ASSIGNMENT |
Set down every record below exactly as it stands, leaving out the pictures.

[Before and after comparisons]
═══

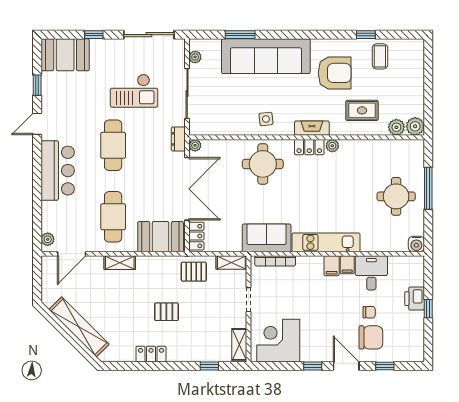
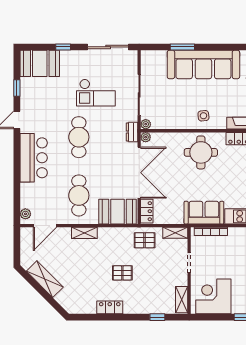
plant: (195, 57) -> (146, 124), moved
shelving: (79, 327) -> (45, 279), width x0.68

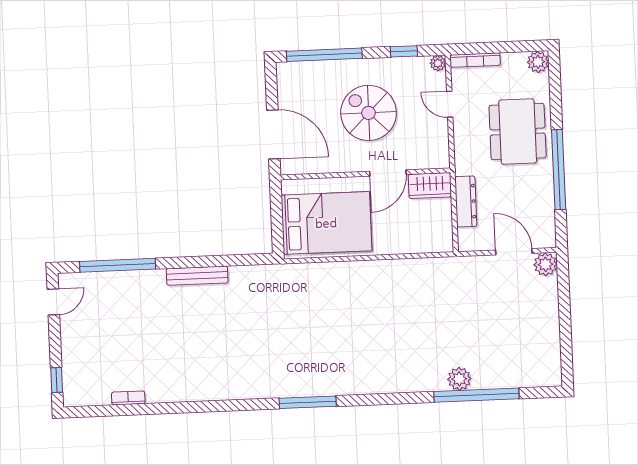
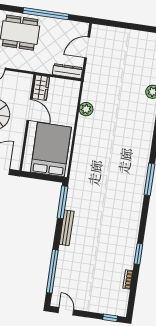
dresser: (466, 201) -> (68, 71), moved
window: (240, 260) -> (62, 202), added
plant: (545, 264) -> (86, 109), moved
window: (176, 408) -> (138, 254), added

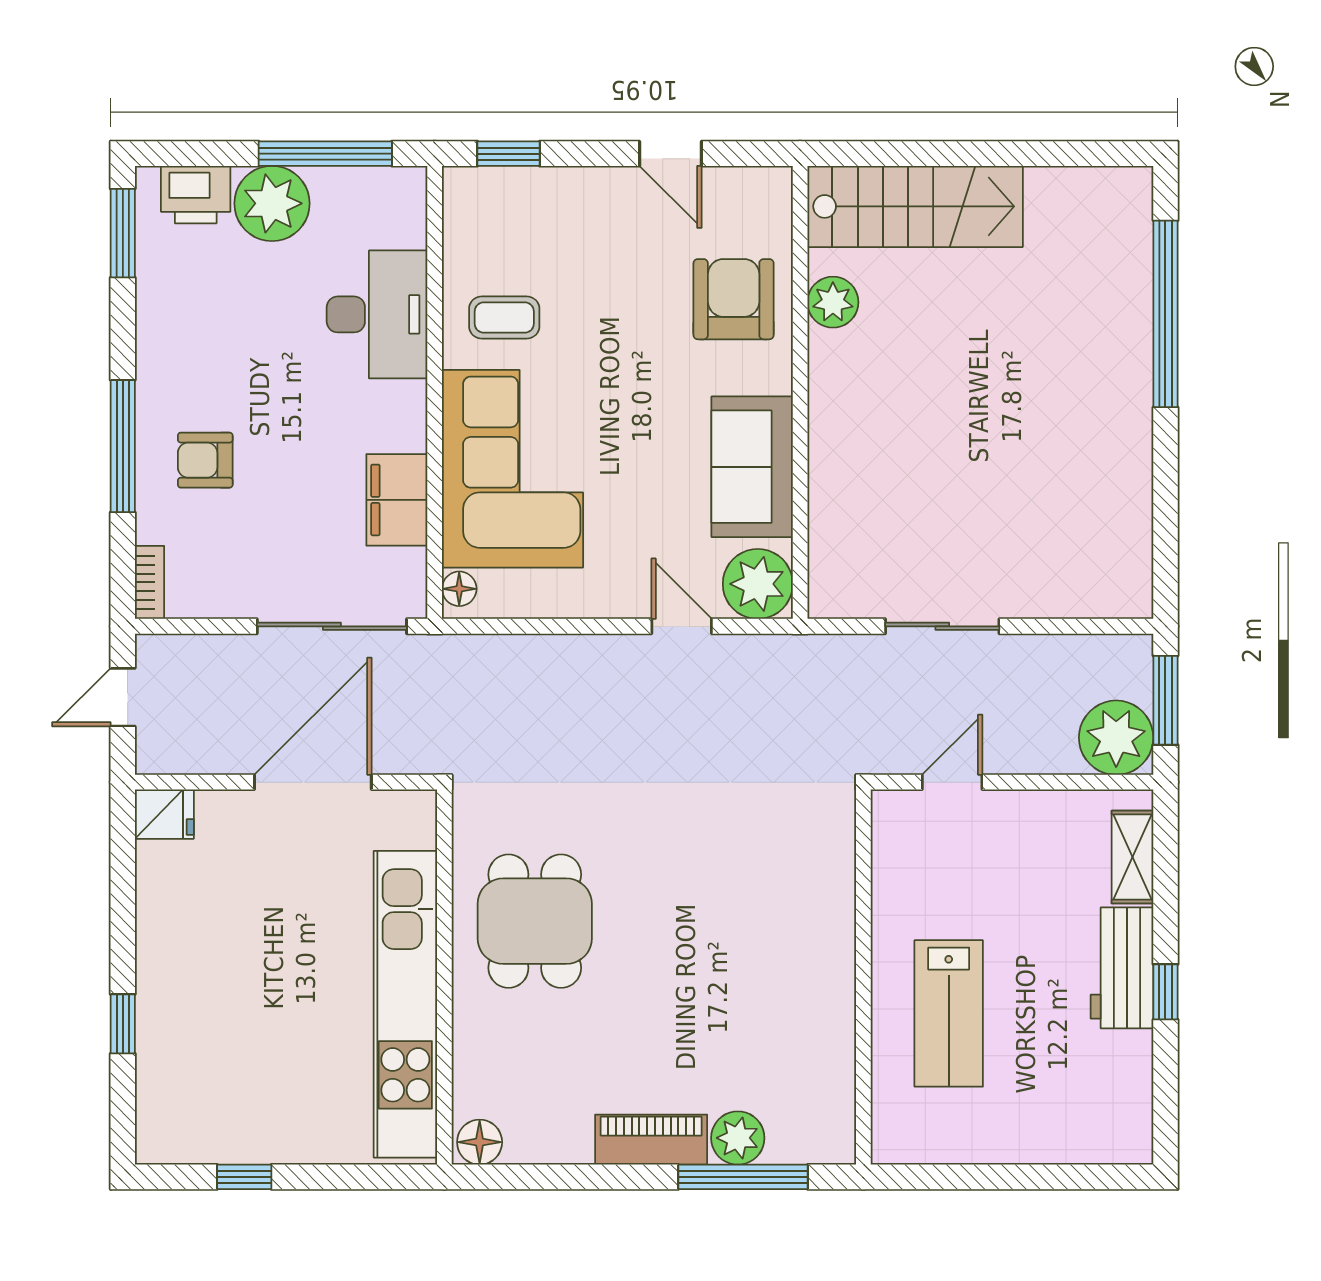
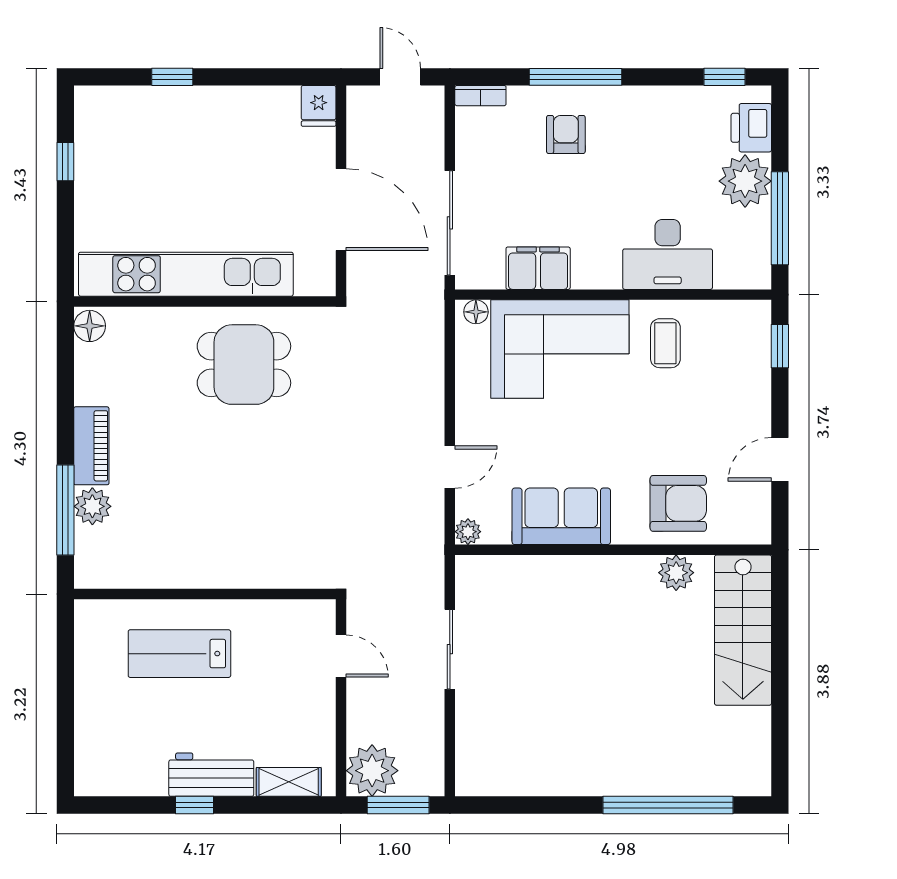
window: (123, 233) -> (724, 77), width x0.67
plant: (758, 584) -> (468, 532), width x0.53, depth x0.53

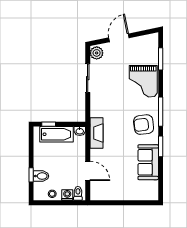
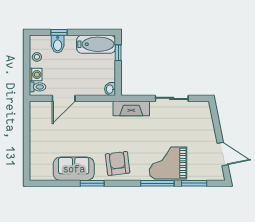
door: (119, 38) -> (223, 154), moved
plant: (97, 53) -> (201, 109), removed
window: (161, 112) -> (157, 183), moved
fireplace: (96, 133) -> (131, 108), moved
bathtub: (57, 134) -> (96, 44), moved, turned -90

═══

ANSWER TO THIS TASK |
plant: (195, 57) -> (146, 124), moved
shelving: (79, 327) -> (45, 279), width x0.68

dresser: (466, 201) -> (68, 71), moved
window: (240, 260) -> (62, 202), added
plant: (545, 264) -> (86, 109), moved
window: (176, 408) -> (138, 254), added

window: (123, 233) -> (724, 77), width x0.67
plant: (758, 584) -> (468, 532), width x0.53, depth x0.53

door: (119, 38) -> (223, 154), moved
plant: (97, 53) -> (201, 109), removed
window: (161, 112) -> (157, 183), moved
fireplace: (96, 133) -> (131, 108), moved
bathtub: (57, 134) -> (96, 44), moved, turned -90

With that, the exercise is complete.